• Task goal:
Only one stretch of the records below is wanted: the lines from the one holding "none -> lime brick B1 level 1" through the one holding "lime brick E3:E4". Return it exactly, both ends included.

(Object correspondence data)
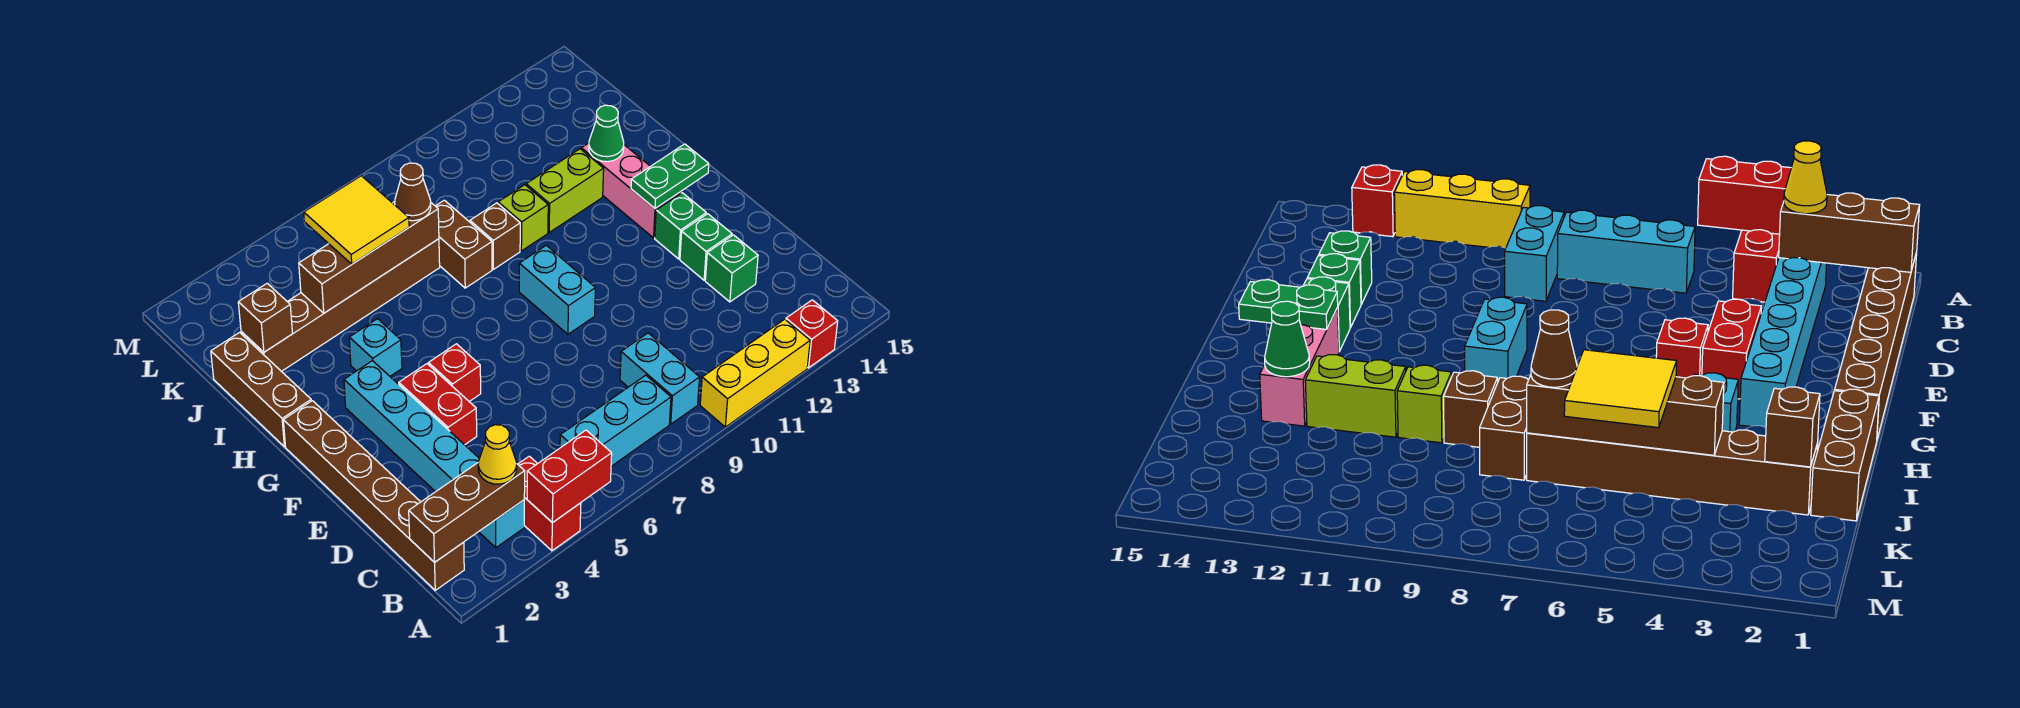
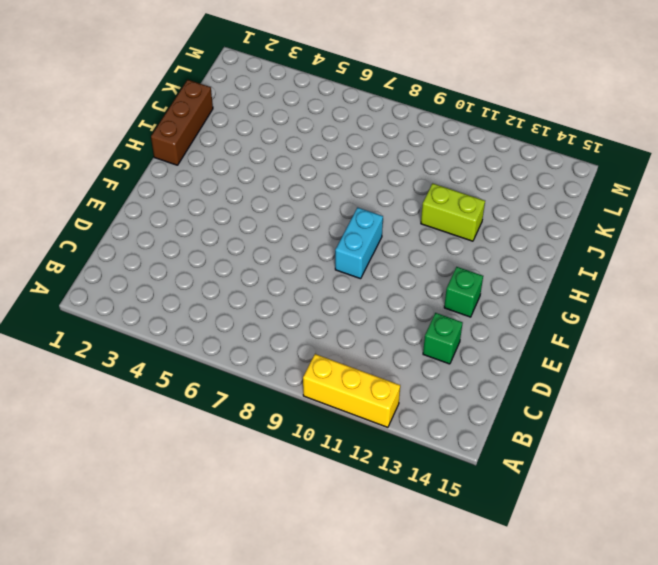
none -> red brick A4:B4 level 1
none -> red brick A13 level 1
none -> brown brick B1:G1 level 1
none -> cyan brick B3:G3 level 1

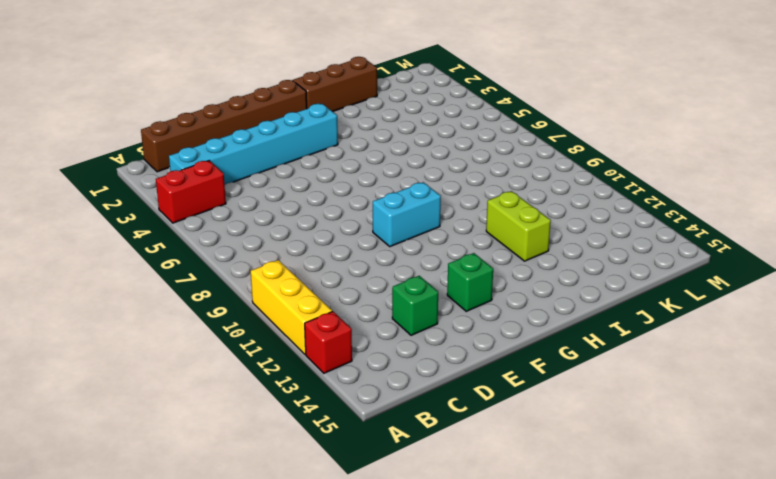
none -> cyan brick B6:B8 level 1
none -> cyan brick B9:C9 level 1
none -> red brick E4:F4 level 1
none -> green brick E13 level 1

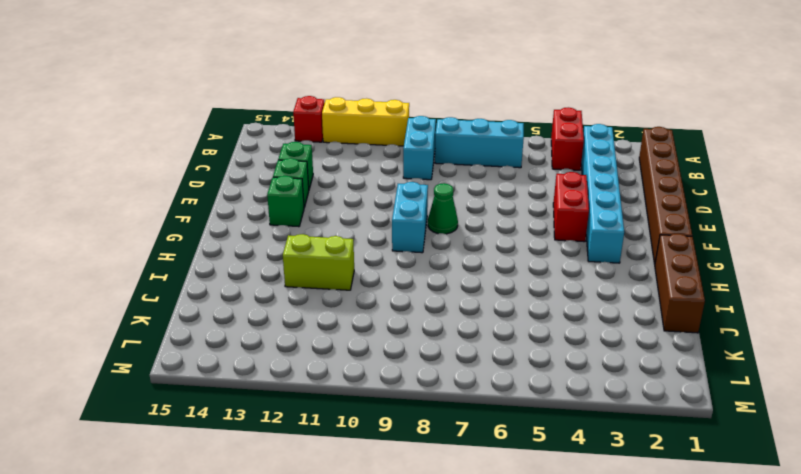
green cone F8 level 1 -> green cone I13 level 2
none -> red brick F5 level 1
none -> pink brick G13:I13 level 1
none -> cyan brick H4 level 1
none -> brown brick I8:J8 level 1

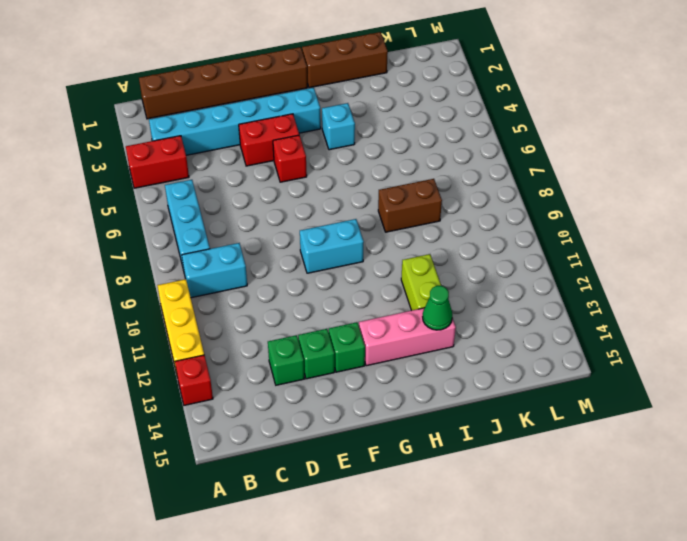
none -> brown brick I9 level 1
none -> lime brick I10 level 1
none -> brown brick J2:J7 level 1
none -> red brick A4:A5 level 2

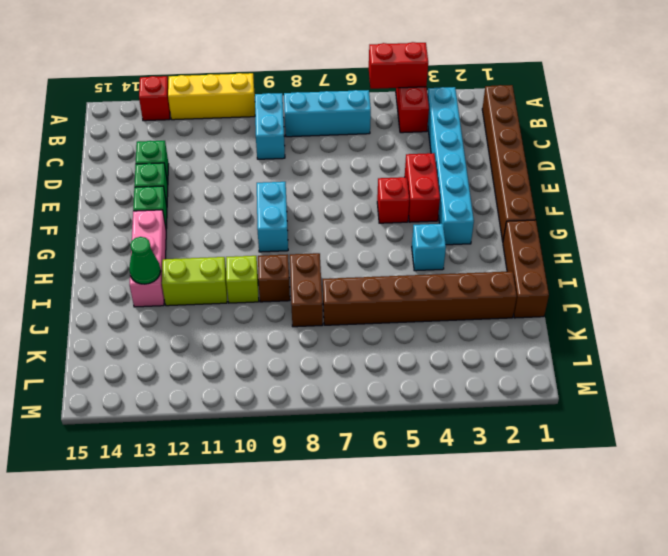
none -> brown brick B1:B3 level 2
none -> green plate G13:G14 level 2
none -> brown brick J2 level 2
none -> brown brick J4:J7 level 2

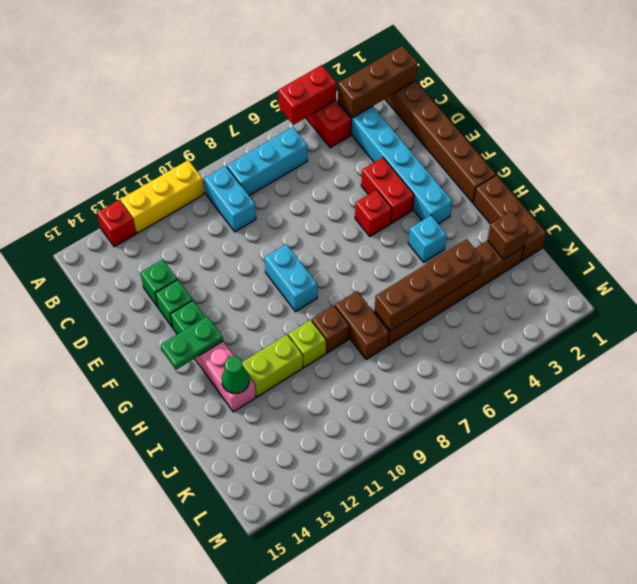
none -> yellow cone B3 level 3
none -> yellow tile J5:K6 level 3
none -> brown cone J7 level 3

...

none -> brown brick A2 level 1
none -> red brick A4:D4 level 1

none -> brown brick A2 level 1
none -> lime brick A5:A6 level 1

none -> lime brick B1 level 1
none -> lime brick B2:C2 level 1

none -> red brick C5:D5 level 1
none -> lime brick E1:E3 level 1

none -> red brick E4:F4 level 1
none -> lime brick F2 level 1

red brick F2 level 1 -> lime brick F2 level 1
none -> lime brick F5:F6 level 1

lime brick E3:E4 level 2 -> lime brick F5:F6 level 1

• Output:
none -> lime brick B1 level 1
none -> lime brick B2:C2 level 1

none -> red brick C5:D5 level 1
none -> lime brick E1:E3 level 1

none -> red brick E4:F4 level 1
none -> lime brick F2 level 1

red brick F2 level 1 -> lime brick F2 level 1
none -> lime brick F5:F6 level 1

lime brick E3:E4 level 2 -> lime brick F5:F6 level 1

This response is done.